Provide again, from the entries below, every line from the one containing "NTC201: 100k (5V, N2) -> 1k (5V, N2)" through the one containing "TP1: test point (EN_N) -> none", exactly as written, and no other line.

## Extracted data entries
____

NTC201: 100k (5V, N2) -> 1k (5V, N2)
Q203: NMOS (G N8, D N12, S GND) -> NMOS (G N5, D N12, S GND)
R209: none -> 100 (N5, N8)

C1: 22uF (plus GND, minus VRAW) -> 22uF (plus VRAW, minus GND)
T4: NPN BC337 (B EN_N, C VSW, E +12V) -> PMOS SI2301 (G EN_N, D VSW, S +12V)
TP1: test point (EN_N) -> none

____

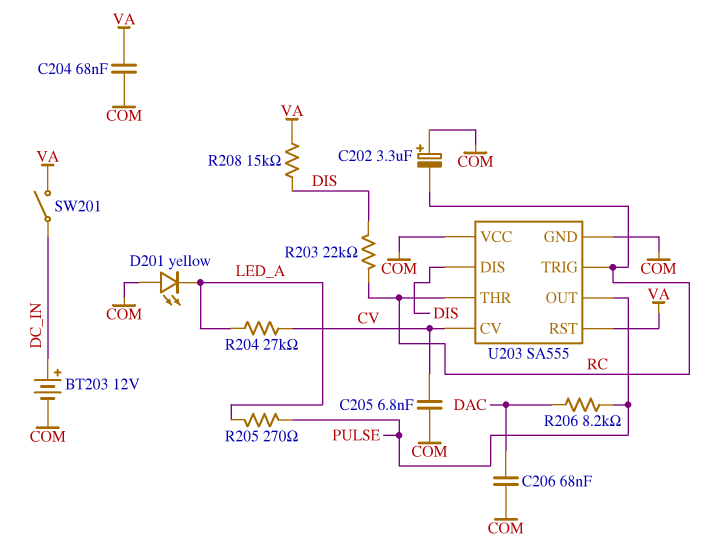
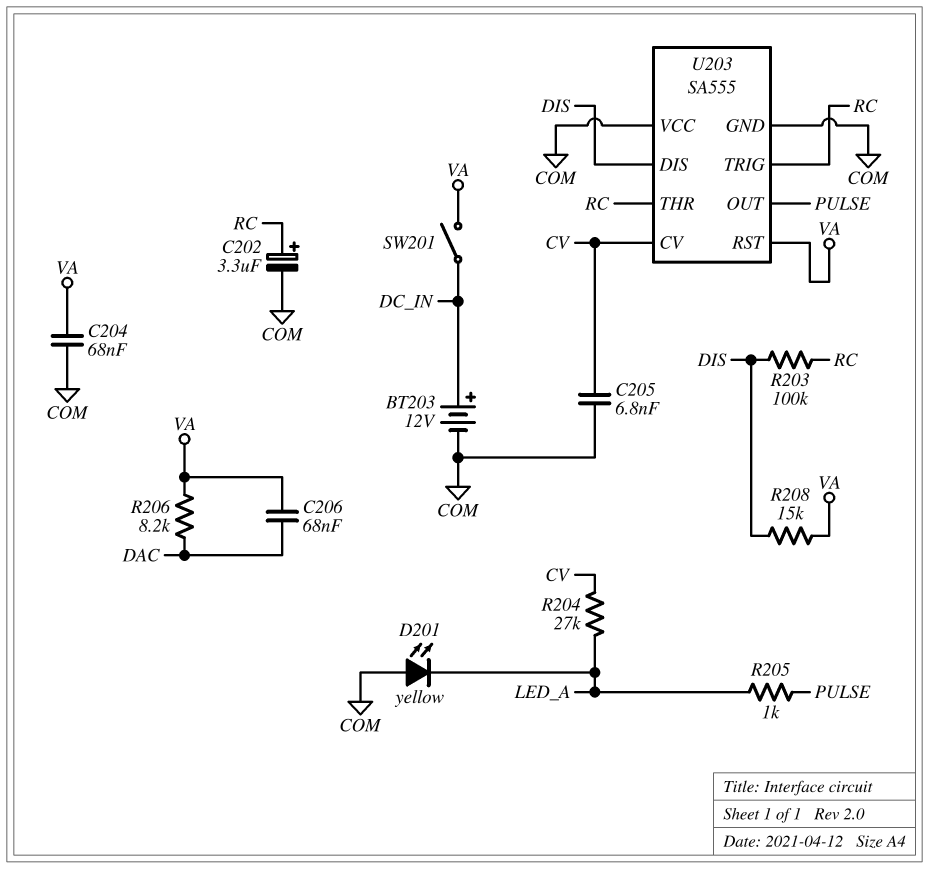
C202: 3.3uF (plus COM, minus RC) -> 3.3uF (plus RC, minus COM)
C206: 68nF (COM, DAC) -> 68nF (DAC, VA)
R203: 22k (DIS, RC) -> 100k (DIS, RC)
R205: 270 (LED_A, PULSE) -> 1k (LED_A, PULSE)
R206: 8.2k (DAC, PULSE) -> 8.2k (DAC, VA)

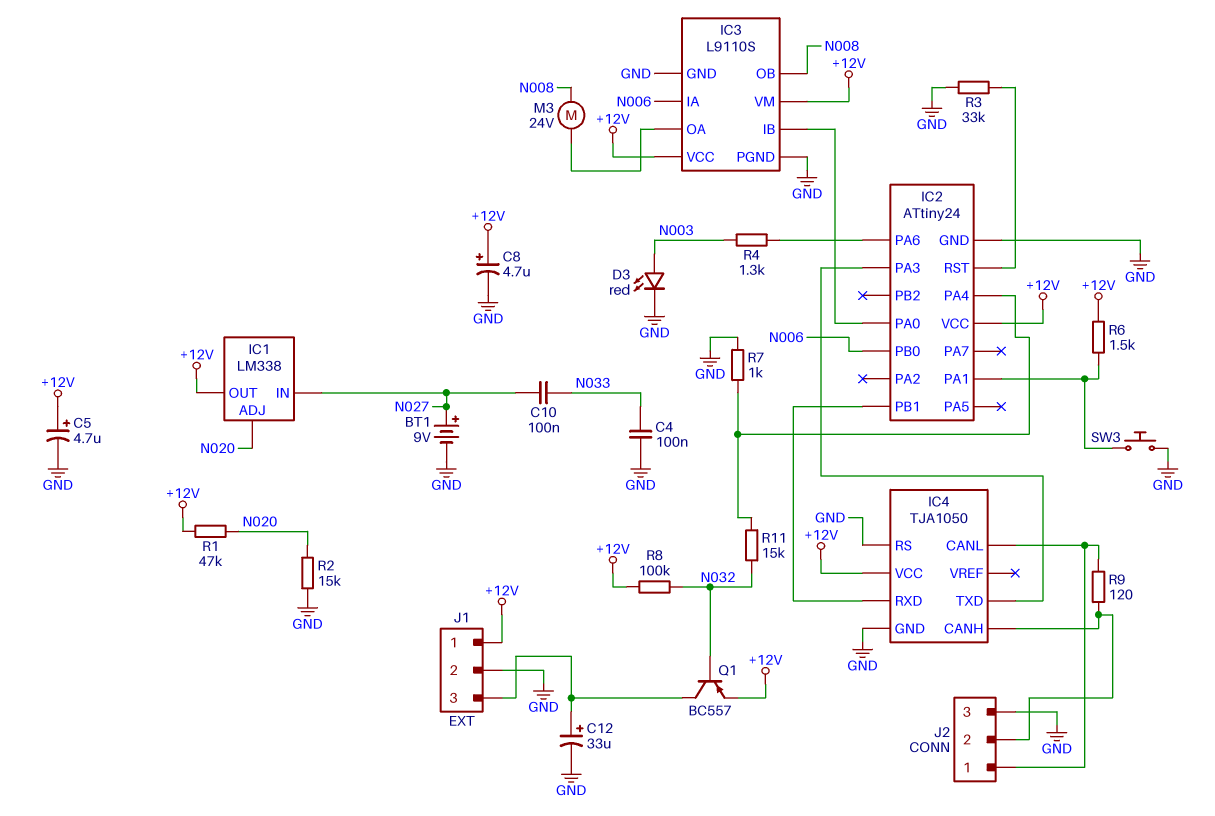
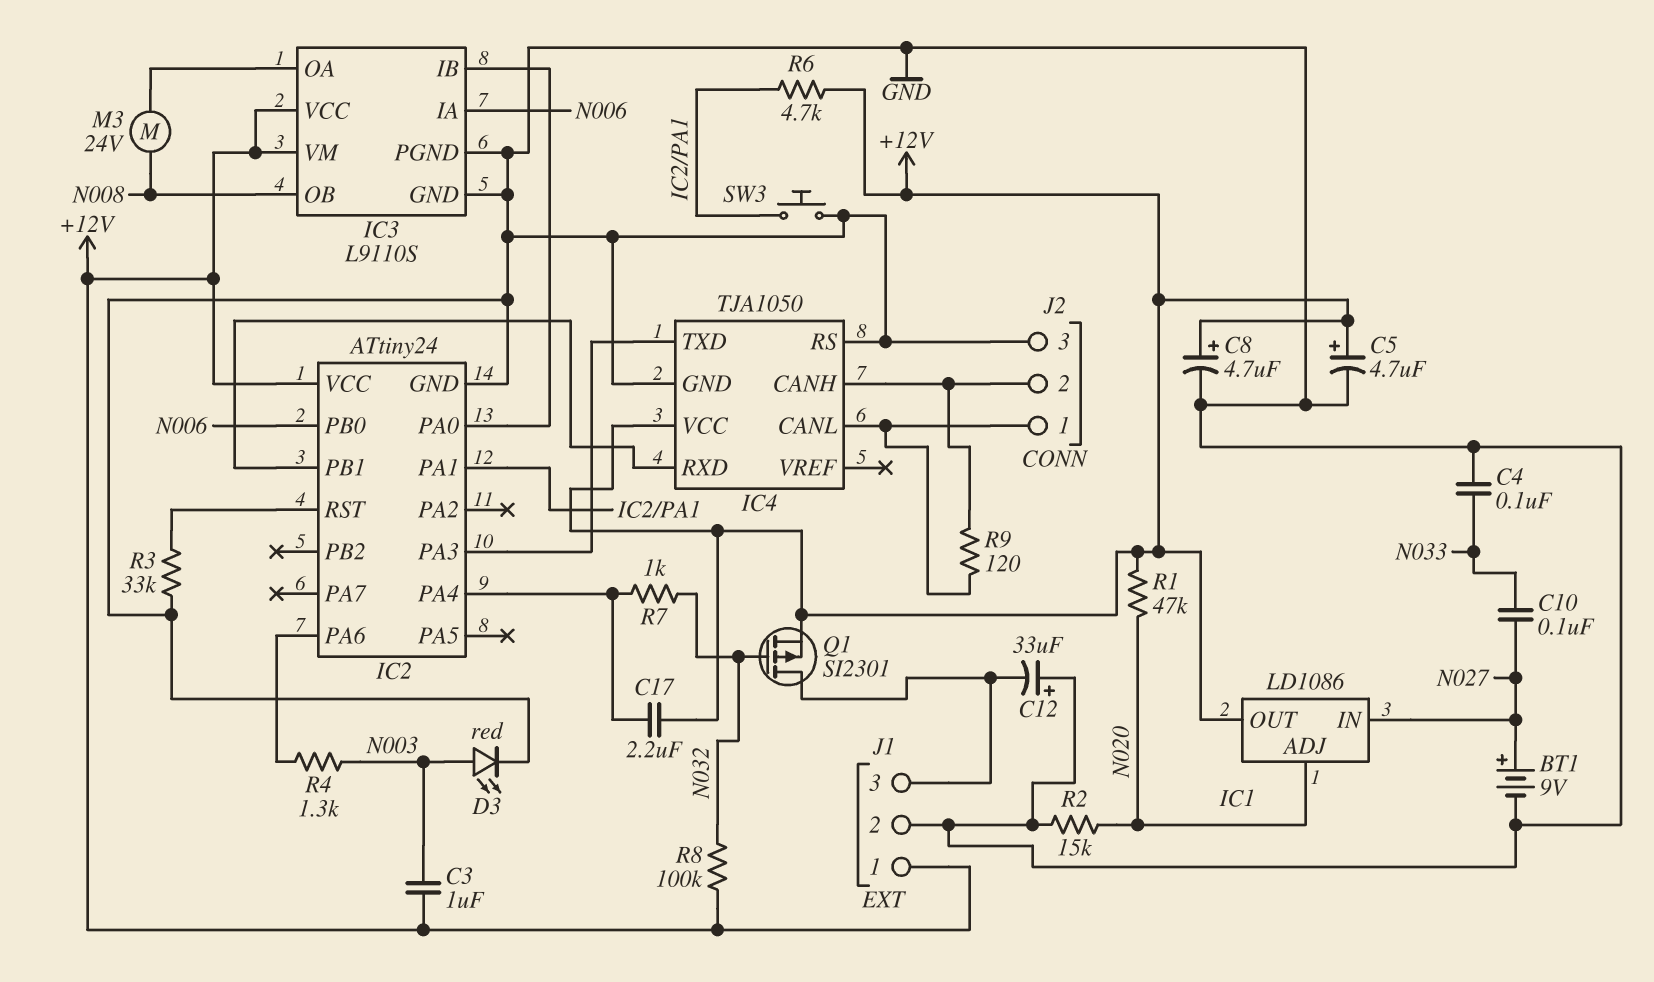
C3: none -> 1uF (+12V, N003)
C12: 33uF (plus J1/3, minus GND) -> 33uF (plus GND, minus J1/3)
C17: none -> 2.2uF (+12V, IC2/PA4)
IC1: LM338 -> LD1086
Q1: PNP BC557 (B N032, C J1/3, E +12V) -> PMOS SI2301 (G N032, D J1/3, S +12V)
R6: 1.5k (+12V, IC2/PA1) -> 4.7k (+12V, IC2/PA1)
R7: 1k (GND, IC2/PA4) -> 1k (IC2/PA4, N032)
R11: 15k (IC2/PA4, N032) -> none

____

## REPLY
NTC201: 100k (5V, N2) -> 1k (5V, N2)
Q203: NMOS (G N8, D N12, S GND) -> NMOS (G N5, D N12, S GND)
R209: none -> 100 (N5, N8)

C1: 22uF (plus GND, minus VRAW) -> 22uF (plus VRAW, minus GND)
T4: NPN BC337 (B EN_N, C VSW, E +12V) -> PMOS SI2301 (G EN_N, D VSW, S +12V)
TP1: test point (EN_N) -> none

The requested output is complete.